(DATA SHOWN begins)
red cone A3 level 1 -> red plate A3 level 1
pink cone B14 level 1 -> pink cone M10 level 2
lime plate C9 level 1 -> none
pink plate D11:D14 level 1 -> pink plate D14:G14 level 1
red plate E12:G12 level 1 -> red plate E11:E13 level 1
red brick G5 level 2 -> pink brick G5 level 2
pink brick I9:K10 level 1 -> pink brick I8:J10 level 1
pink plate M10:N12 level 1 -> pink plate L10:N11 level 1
(DATA SHOWN ends)
(DATA SHOWN begins)
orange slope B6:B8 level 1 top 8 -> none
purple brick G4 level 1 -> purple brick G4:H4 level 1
(DATA SHOWN ends)
(DATA SHOWN begins)
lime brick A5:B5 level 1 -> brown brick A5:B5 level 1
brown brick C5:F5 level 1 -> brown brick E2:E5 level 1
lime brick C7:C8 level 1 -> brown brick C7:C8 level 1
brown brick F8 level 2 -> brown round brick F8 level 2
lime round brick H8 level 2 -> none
(DATA SHOWN ends)
→ WHAT TO PRODUCE
A complete answer gives every line of the records holding "cone".

→ YOUR RESPONSE
red cone A3 level 1 -> red plate A3 level 1
pink cone B14 level 1 -> pink cone M10 level 2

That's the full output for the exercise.